_PROBLEM:_
Please count the lines in the records below that contain the word "diamond", and give only that number.

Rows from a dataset
————

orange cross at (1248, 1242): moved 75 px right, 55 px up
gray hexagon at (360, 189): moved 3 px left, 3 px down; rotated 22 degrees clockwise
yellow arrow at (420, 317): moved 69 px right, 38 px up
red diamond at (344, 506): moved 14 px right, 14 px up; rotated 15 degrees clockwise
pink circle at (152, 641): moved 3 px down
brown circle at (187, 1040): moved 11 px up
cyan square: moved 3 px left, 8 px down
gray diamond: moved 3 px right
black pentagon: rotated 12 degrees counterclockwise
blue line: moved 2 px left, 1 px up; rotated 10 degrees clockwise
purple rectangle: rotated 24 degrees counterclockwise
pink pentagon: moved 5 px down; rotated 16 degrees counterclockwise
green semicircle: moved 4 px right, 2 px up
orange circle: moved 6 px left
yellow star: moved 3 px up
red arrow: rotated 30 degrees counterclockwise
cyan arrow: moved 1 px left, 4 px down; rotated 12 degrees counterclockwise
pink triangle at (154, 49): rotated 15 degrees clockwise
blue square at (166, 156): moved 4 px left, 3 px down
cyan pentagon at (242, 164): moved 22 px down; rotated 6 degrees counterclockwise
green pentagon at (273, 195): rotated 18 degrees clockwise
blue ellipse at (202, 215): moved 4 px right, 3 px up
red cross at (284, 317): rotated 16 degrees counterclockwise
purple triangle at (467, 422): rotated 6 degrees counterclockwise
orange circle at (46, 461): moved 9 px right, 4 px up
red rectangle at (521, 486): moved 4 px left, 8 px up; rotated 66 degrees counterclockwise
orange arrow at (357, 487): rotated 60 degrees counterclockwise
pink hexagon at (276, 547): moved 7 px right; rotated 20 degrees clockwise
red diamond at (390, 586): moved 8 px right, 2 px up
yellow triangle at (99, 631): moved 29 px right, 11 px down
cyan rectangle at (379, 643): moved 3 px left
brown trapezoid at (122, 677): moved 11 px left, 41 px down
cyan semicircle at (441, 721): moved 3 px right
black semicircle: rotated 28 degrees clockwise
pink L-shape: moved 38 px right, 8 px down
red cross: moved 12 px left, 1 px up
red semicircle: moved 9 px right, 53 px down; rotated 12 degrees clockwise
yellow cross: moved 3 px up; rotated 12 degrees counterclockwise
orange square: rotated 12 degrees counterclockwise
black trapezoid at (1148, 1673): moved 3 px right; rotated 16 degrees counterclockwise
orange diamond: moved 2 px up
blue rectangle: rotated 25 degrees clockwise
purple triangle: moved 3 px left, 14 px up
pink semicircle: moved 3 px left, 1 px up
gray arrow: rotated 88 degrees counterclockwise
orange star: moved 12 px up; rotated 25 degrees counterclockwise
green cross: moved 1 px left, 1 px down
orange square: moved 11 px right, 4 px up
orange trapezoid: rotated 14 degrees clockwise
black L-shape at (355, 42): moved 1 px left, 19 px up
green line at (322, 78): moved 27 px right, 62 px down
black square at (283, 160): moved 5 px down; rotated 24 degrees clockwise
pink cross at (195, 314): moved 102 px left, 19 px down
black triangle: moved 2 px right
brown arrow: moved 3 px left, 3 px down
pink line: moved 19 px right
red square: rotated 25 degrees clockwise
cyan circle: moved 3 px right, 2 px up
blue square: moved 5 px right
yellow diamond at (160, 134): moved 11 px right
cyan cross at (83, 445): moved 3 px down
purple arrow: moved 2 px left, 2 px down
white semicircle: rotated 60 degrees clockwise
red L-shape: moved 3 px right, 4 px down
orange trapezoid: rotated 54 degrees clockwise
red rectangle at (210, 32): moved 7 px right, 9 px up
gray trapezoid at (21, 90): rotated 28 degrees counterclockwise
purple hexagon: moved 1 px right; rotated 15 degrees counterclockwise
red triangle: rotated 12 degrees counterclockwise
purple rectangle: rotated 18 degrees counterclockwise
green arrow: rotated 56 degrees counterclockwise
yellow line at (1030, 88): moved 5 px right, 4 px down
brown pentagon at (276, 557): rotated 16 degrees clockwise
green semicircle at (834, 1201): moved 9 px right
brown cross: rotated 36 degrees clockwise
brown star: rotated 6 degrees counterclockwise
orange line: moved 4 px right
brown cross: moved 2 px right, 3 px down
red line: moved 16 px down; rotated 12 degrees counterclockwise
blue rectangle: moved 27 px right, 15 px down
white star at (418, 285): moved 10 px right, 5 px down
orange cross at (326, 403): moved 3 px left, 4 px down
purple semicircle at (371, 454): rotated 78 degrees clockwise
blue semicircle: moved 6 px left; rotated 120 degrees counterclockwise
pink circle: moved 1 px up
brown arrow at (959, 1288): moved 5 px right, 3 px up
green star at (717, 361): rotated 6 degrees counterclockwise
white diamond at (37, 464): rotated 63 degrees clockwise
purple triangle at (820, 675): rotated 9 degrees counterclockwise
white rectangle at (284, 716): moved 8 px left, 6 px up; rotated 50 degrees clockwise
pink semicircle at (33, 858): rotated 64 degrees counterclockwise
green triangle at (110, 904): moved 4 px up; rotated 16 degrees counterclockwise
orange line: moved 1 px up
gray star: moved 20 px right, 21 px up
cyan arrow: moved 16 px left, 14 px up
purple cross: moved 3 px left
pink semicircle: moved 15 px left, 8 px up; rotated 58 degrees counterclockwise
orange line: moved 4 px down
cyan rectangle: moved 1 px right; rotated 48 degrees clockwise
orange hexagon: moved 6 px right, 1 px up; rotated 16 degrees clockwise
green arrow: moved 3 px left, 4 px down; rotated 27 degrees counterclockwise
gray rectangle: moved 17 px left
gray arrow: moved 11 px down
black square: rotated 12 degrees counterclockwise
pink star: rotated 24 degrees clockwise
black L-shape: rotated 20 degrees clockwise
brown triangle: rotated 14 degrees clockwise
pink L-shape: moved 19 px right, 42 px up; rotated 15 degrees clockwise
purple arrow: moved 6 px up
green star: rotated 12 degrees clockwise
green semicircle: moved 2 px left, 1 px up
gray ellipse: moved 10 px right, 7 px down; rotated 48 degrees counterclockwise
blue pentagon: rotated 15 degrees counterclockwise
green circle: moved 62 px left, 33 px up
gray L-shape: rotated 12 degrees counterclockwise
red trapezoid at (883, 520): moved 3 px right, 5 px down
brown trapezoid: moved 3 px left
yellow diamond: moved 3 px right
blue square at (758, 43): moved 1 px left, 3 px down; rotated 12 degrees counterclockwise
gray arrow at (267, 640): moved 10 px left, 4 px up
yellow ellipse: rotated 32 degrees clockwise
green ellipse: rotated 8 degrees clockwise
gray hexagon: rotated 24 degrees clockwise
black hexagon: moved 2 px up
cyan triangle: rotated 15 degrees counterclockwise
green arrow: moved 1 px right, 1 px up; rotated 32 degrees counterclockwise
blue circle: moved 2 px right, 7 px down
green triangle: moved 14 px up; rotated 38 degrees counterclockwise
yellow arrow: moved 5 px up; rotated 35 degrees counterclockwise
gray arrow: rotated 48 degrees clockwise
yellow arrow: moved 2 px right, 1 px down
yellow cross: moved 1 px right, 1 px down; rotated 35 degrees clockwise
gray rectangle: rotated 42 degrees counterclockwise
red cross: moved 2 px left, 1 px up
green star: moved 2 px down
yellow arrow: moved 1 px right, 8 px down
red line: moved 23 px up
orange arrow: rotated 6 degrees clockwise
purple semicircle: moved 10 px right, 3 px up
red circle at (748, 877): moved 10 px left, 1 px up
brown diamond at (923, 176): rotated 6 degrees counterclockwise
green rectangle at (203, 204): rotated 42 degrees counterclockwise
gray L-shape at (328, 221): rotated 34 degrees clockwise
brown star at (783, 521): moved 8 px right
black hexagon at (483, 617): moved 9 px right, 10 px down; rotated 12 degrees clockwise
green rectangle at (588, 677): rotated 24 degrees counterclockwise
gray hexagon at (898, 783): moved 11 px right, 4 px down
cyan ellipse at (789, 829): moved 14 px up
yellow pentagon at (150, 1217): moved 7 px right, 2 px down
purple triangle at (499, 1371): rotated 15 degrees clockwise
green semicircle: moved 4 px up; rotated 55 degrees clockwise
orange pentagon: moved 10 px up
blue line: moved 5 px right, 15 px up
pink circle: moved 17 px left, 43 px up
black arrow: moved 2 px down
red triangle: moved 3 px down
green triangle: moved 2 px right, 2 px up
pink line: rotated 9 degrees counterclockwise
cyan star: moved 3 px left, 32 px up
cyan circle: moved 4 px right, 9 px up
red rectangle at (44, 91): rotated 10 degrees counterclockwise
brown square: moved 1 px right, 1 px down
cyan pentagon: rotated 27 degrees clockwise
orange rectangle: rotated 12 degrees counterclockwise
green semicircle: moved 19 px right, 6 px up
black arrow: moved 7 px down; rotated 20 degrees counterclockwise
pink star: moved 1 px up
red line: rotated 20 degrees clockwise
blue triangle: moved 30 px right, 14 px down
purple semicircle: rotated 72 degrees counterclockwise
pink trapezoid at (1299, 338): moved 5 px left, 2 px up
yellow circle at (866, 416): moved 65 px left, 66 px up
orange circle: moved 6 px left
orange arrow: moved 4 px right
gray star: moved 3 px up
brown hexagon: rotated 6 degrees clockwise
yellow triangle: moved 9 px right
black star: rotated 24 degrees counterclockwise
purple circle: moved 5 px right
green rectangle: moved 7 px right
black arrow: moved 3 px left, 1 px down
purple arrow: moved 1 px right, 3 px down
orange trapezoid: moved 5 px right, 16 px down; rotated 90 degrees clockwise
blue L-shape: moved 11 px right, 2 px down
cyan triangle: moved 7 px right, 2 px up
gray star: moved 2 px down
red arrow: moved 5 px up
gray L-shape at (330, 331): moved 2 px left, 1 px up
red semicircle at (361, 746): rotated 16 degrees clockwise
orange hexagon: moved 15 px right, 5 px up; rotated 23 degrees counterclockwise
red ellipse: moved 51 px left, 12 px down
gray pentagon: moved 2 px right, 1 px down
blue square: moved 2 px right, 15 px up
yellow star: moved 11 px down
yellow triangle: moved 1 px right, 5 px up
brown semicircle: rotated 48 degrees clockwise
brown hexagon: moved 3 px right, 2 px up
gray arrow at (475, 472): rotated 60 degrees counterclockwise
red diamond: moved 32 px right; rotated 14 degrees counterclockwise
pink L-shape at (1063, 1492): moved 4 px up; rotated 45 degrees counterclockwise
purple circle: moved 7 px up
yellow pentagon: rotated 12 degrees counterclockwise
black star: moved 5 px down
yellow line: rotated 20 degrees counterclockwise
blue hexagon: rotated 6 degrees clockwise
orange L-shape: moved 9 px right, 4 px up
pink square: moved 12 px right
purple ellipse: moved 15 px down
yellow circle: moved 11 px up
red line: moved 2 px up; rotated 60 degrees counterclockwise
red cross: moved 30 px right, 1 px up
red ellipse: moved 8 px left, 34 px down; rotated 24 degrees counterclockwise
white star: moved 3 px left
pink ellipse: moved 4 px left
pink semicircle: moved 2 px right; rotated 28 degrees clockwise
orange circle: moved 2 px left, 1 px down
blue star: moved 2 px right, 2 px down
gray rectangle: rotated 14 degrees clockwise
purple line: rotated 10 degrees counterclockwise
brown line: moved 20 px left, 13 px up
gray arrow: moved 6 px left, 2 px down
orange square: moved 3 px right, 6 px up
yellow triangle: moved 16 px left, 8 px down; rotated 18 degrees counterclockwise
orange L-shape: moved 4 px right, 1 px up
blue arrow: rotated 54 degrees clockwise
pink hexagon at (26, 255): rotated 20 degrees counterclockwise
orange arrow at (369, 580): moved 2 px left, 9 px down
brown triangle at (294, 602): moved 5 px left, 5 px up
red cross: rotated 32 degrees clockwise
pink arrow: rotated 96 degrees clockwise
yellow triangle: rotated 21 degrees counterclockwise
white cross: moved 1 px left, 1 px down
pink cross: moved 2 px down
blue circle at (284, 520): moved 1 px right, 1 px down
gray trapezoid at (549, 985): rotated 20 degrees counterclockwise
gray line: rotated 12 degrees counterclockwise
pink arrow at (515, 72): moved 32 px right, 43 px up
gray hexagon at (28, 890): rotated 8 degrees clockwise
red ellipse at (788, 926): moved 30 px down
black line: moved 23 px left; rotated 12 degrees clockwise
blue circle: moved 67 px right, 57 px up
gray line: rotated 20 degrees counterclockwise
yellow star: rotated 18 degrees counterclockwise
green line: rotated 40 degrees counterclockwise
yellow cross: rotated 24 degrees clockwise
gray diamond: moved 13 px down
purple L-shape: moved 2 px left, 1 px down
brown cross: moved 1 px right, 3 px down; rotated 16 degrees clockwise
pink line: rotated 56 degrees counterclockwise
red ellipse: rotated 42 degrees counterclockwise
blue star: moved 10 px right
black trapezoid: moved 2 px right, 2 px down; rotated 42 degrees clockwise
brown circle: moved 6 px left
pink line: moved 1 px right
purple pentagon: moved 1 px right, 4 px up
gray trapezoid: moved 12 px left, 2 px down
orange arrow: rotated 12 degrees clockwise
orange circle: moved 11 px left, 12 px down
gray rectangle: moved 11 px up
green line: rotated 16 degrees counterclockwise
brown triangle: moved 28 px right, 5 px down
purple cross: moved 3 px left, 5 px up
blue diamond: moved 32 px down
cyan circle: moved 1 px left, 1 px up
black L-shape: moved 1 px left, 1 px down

————

_FULL ANSWER:_
11